## RECORD EXCERPTS:
☆ ☆ ☆ ☆ ☆ ☆ ☆
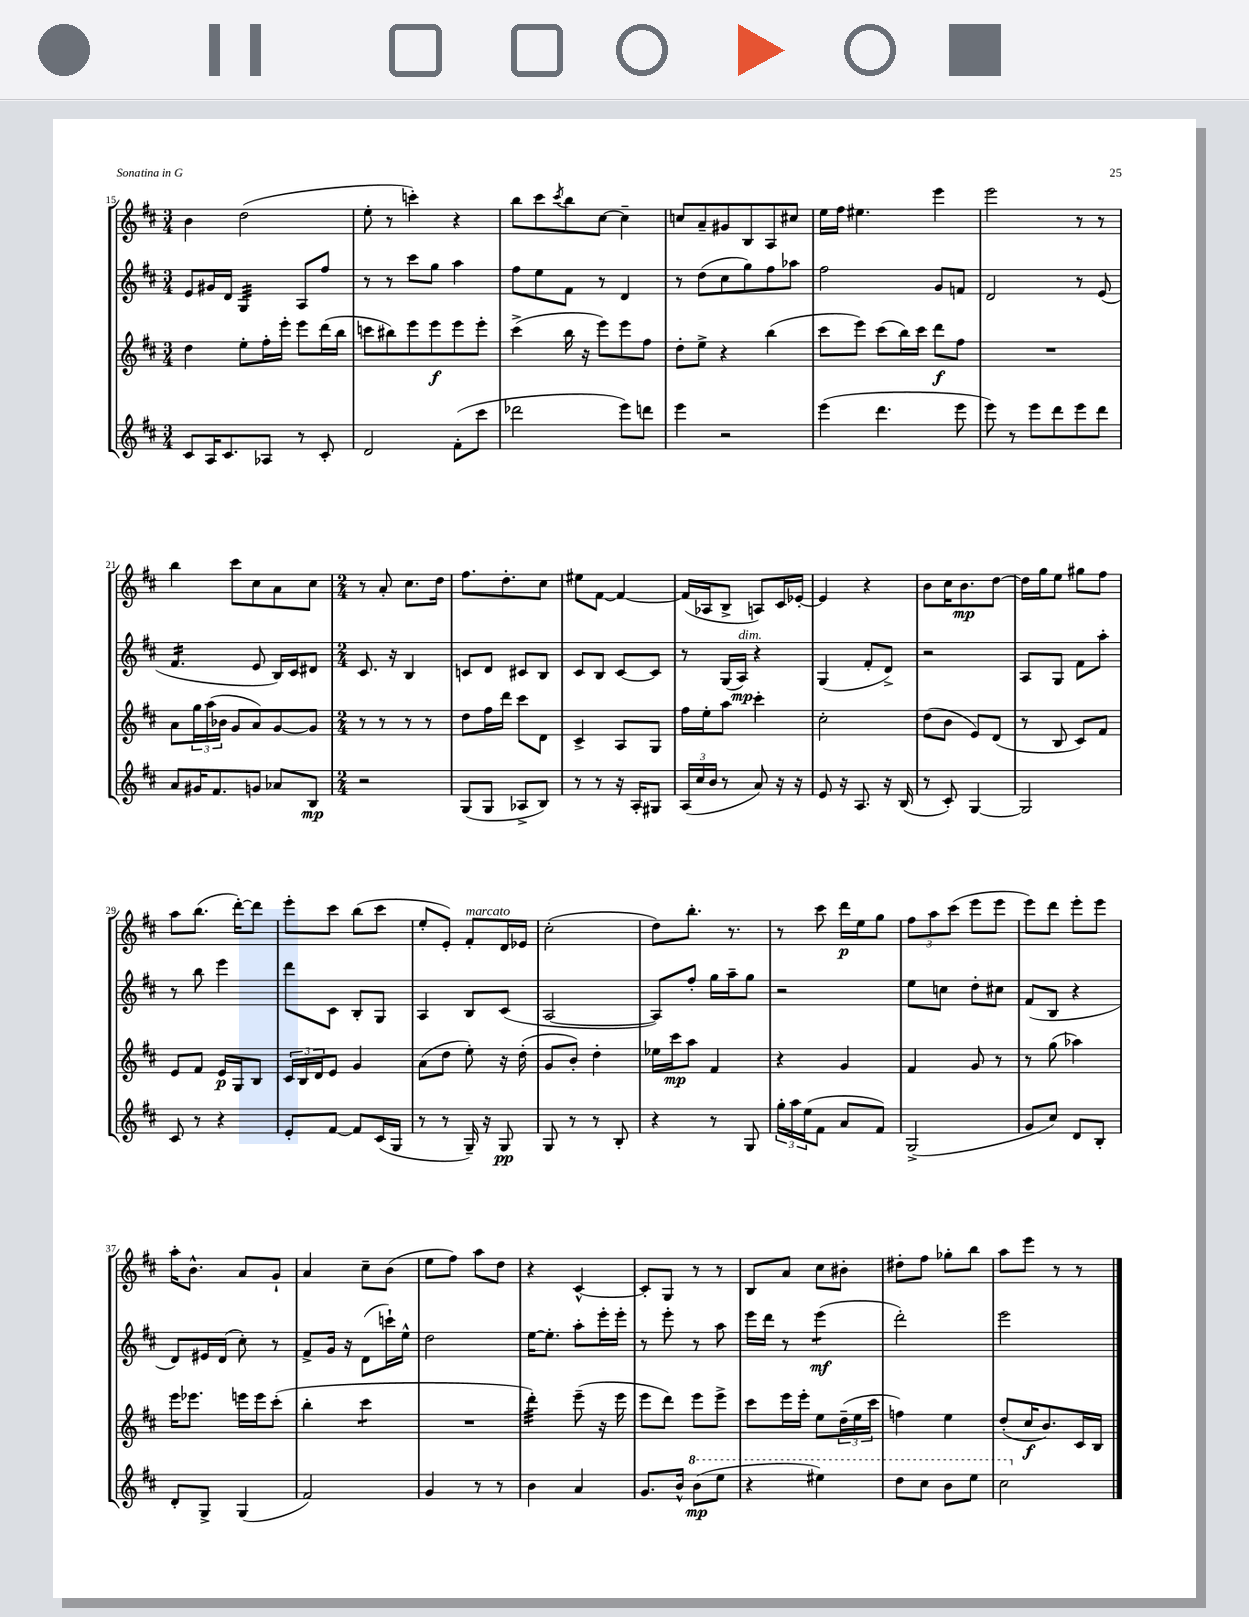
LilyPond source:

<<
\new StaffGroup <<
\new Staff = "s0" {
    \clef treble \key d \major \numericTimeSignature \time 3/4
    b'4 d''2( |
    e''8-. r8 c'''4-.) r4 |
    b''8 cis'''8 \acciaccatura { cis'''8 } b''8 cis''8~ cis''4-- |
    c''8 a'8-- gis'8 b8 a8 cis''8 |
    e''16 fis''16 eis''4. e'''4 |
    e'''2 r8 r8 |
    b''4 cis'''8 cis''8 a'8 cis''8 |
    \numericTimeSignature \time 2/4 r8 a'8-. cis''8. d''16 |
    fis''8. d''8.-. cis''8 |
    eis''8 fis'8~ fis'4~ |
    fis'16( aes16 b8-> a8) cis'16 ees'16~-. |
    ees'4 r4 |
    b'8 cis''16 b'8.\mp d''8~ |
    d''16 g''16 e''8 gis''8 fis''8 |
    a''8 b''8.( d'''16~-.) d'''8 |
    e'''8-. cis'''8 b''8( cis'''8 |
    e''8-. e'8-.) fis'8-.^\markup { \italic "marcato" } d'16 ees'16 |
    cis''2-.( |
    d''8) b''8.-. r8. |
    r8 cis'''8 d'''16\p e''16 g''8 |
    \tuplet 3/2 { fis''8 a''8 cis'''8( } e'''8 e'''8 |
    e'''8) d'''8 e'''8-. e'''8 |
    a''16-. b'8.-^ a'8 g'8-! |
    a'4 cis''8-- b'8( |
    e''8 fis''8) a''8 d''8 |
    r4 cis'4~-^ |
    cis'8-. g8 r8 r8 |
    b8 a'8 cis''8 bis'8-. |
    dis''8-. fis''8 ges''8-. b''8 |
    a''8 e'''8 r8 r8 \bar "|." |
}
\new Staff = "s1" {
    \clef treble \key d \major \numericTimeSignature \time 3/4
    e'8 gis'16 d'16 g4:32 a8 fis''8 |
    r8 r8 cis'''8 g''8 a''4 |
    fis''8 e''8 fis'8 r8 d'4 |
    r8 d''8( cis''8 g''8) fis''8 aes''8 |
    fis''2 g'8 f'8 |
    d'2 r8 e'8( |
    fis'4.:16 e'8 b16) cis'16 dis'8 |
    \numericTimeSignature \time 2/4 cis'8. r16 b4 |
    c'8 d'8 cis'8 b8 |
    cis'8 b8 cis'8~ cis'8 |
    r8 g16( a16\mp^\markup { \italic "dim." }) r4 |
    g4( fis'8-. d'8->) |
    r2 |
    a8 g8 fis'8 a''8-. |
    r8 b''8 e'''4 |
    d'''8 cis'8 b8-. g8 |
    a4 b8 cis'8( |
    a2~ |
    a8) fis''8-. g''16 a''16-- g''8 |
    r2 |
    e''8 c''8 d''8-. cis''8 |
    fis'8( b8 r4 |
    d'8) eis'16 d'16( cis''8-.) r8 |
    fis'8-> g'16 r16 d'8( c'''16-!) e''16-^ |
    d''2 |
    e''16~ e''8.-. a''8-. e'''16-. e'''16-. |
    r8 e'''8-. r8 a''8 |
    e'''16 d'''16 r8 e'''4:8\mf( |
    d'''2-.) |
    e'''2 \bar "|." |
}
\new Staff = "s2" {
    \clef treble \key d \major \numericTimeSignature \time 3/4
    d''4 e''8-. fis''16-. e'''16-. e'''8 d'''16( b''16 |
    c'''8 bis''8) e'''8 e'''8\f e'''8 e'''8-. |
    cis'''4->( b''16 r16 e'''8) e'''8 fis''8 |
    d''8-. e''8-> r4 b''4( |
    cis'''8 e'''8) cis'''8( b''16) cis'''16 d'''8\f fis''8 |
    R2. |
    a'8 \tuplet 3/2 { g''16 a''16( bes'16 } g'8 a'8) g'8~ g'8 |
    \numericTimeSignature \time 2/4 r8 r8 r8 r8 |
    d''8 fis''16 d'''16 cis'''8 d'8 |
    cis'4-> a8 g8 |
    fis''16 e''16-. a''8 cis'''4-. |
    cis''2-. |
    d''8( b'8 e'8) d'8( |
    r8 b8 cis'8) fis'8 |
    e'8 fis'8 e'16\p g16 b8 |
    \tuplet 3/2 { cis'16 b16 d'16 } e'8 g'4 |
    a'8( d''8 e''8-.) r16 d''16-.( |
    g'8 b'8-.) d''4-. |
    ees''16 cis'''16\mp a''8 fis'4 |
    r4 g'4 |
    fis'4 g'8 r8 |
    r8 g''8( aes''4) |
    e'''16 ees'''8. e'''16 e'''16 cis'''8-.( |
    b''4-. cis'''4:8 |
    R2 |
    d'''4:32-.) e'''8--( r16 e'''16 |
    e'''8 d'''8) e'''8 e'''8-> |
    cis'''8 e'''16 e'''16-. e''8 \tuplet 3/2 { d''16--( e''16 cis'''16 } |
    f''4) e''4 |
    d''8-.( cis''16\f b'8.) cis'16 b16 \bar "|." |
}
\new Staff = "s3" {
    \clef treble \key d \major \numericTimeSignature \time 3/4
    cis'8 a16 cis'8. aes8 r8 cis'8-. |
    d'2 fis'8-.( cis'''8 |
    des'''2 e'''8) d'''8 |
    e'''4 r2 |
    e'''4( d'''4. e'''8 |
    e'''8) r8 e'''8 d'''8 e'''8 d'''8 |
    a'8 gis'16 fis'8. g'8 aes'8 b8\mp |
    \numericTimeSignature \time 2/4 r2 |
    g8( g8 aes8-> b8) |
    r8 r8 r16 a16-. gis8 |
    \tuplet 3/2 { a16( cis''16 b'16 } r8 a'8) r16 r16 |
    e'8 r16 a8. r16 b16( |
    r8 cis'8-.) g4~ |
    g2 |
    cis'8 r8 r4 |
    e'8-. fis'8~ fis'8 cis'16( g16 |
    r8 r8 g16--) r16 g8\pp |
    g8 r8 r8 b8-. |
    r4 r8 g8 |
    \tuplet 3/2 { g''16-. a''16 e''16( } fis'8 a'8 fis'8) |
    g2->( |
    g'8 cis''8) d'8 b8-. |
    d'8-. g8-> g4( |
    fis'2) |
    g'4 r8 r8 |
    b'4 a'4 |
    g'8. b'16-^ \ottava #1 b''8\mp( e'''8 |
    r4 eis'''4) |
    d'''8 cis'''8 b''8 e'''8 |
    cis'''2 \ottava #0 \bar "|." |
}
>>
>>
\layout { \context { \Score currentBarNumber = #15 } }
☆ ☆ ☆ ☆ ☆ ☆ ☆
## SET PROBLEM:
Pick out every line in the records that contains the string "markup", matching case, and copy each one.

## COMPLETED TASK:
    e''8-. e'8-.) fis'8-.^\markup { \italic "marcato" } d'16 ees'16 |
    r8 g16( a16\mp^\markup { \italic "dim." }) r4 |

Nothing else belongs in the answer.